▶ **Problem to work on**:
All records below must be written out exactly, with the pictures excluded.

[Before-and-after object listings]
● ● ●
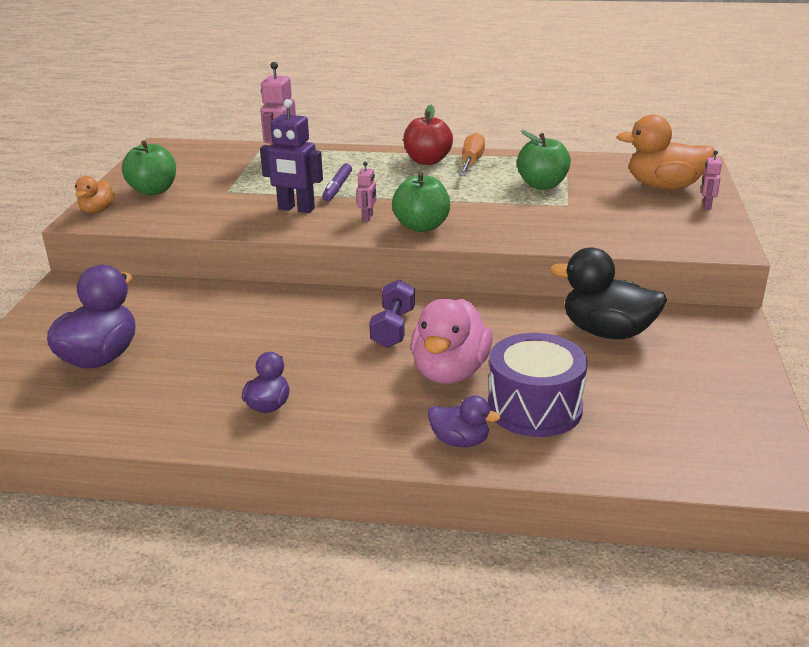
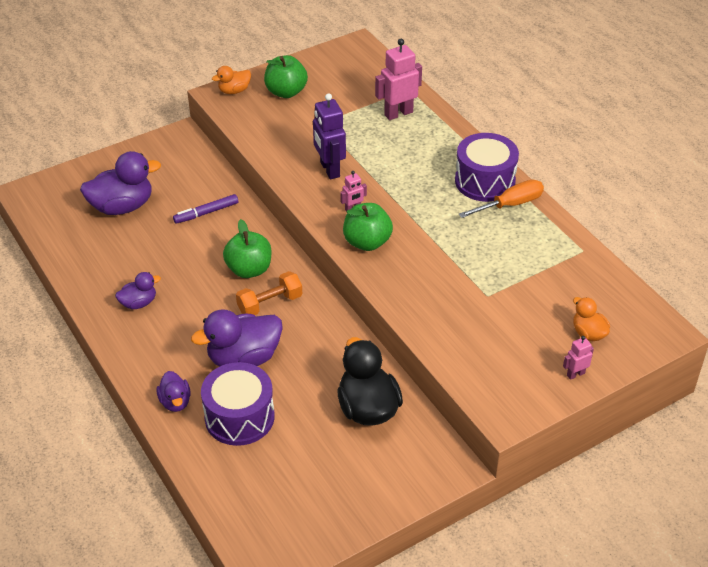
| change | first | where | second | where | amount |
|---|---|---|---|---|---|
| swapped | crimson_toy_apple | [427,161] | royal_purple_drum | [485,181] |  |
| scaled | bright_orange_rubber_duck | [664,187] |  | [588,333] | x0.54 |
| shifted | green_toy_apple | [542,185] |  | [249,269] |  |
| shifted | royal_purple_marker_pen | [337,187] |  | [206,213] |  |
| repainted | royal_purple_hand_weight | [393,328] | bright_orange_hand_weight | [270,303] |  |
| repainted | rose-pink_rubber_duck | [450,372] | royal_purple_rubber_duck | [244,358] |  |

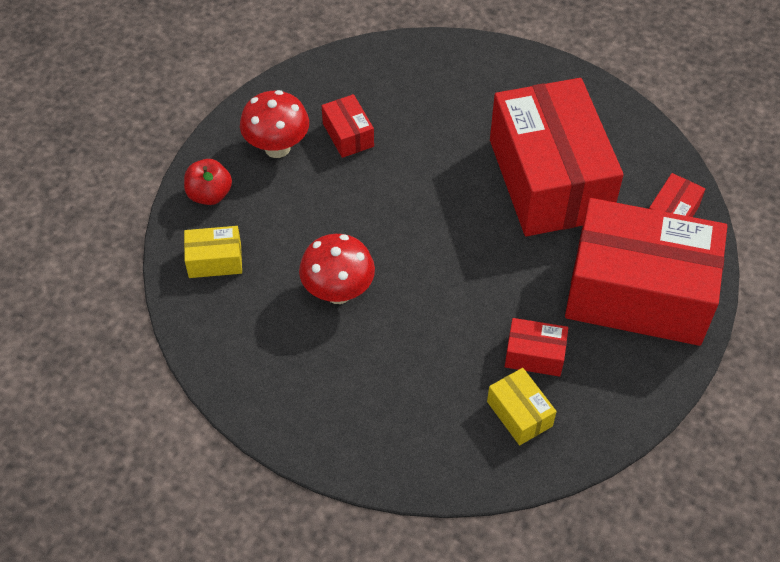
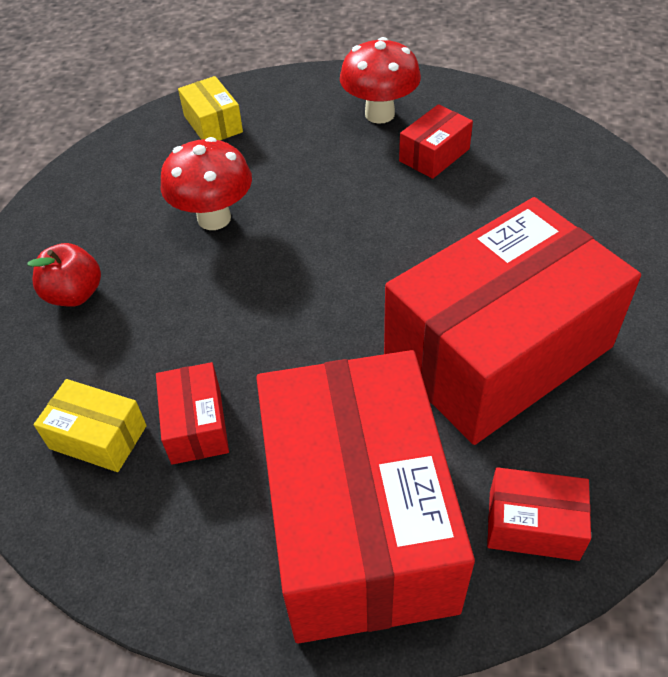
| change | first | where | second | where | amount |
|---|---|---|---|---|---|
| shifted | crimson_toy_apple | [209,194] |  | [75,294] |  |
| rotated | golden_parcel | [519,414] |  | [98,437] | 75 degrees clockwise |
● ● ●
▶ **Solved exercise**:
| change | first | where | second | where | amount |
|---|---|---|---|---|---|
| swapped | crimson_toy_apple | [427,161] | royal_purple_drum | [485,181] |  |
| scaled | bright_orange_rubber_duck | [664,187] |  | [588,333] | x0.54 |
| shifted | green_toy_apple | [542,185] |  | [249,269] |  |
| shifted | royal_purple_marker_pen | [337,187] |  | [206,213] |  |
| repainted | royal_purple_hand_weight | [393,328] | bright_orange_hand_weight | [270,303] |  |
| repainted | rose-pink_rubber_duck | [450,372] | royal_purple_rubber_duck | [244,358] |  |

| change | first | where | second | where | amount |
|---|---|---|---|---|---|
| shifted | crimson_toy_apple | [209,194] |  | [75,294] |  |
| rotated | golden_parcel | [519,414] |  | [98,437] | 75 degrees clockwise |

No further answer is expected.